With pictures left out, retype the lines from the start of the records through the one that contains "(390, 204) = (458, 229): white".

+++ Data supplied

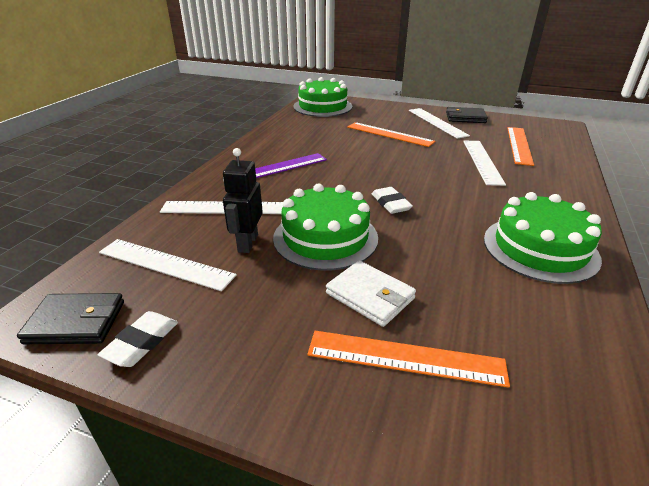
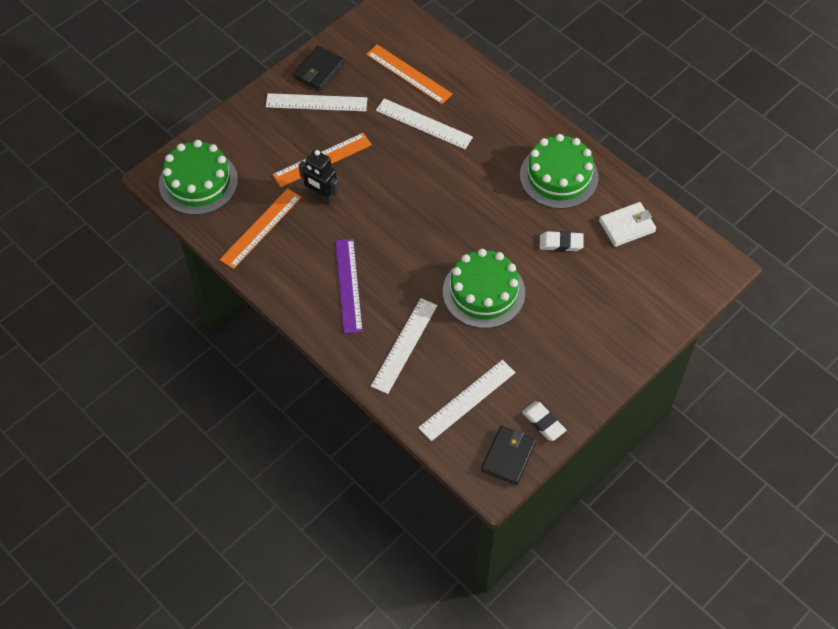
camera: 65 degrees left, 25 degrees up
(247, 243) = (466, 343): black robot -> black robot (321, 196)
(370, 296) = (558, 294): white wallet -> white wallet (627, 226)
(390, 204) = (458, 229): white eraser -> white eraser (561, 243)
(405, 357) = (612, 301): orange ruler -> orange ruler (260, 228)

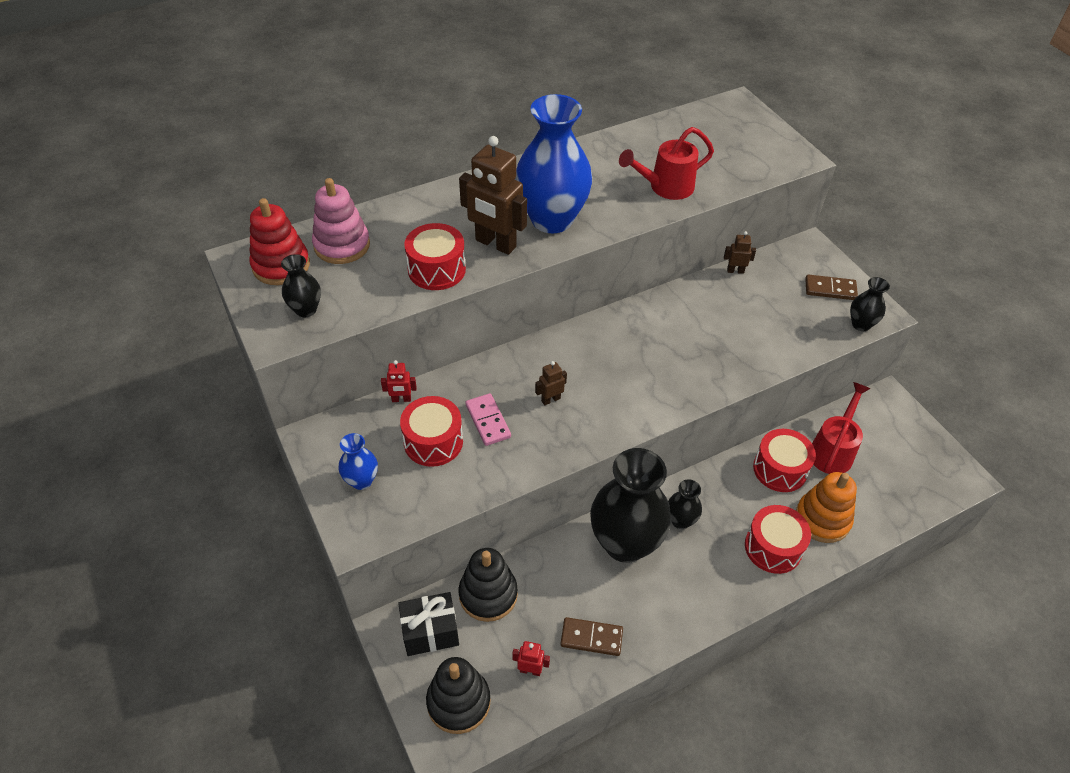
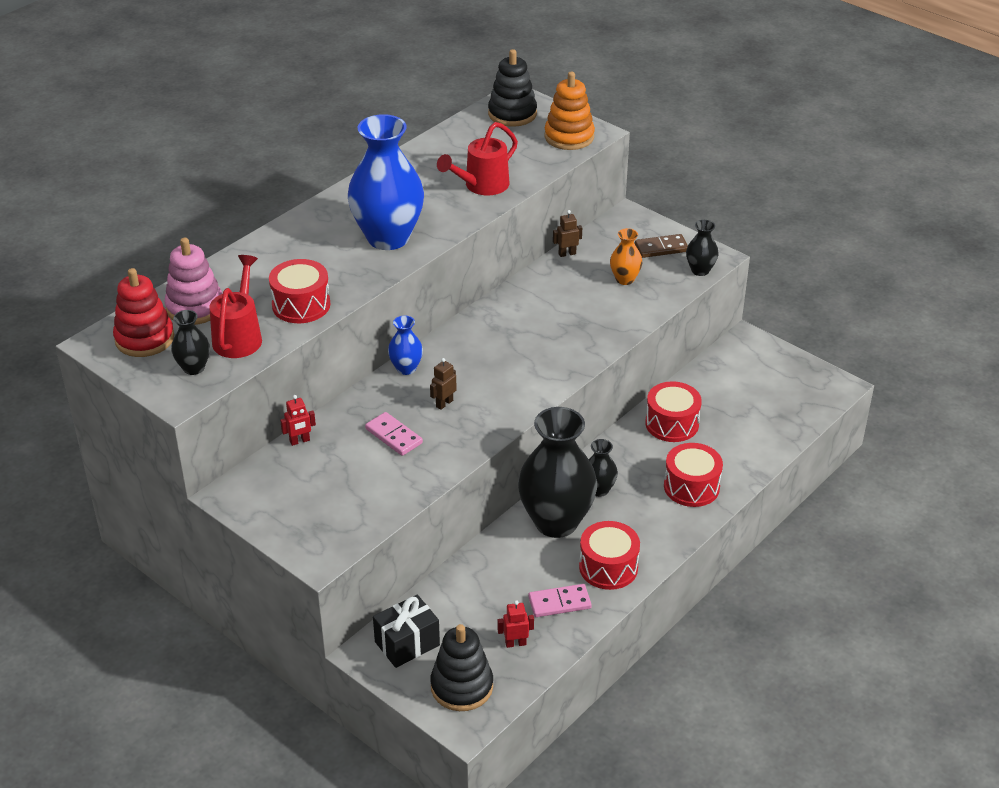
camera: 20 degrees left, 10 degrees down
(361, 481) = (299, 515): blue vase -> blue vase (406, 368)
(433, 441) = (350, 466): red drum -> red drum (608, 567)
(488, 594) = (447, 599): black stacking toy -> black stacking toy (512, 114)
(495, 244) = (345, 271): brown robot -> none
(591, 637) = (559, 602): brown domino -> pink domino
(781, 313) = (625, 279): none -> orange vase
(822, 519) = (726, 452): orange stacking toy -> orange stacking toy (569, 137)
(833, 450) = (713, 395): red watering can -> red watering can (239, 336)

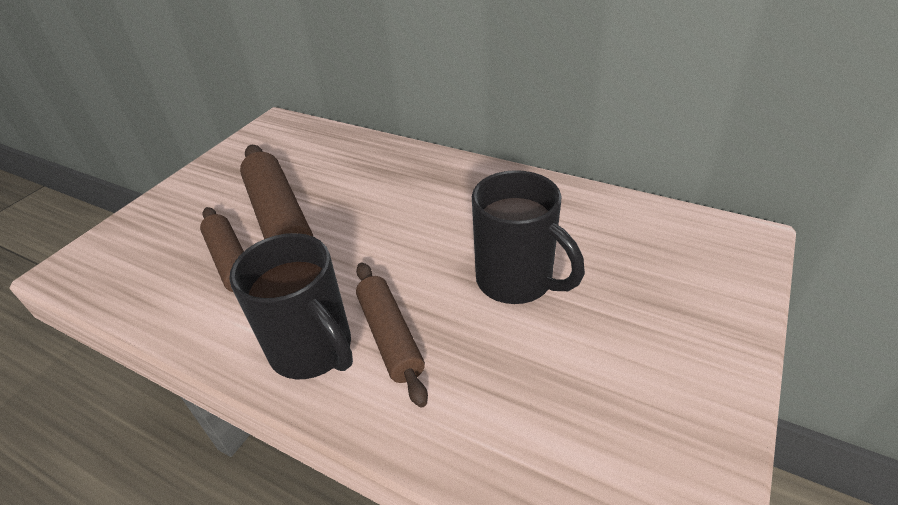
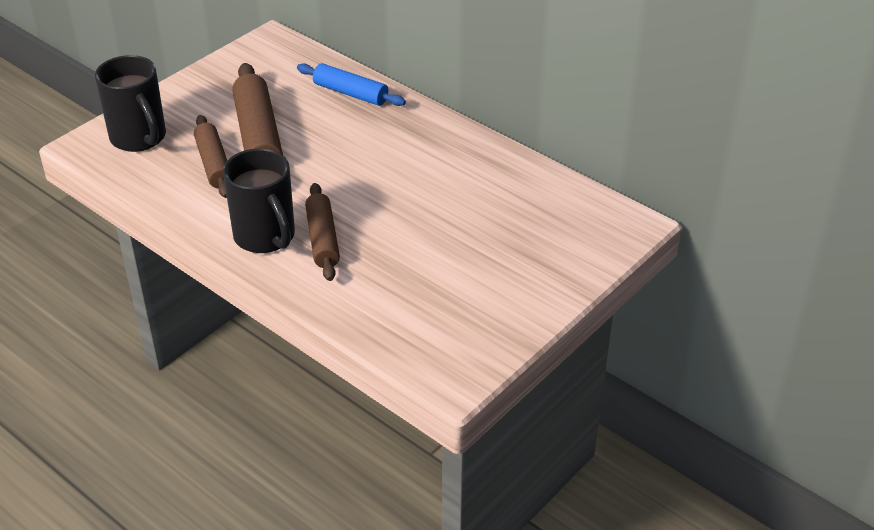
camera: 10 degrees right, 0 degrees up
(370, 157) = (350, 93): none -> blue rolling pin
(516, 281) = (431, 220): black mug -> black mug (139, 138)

++++++

Completed task:
camera: 65 degrees left, 25 degrees up
(247, 243) = (466, 343): black robot -> black robot (321, 196)
(370, 296) = (558, 294): white wallet -> white wallet (627, 226)
(390, 204) = (458, 229): white eraser -> white eraser (561, 243)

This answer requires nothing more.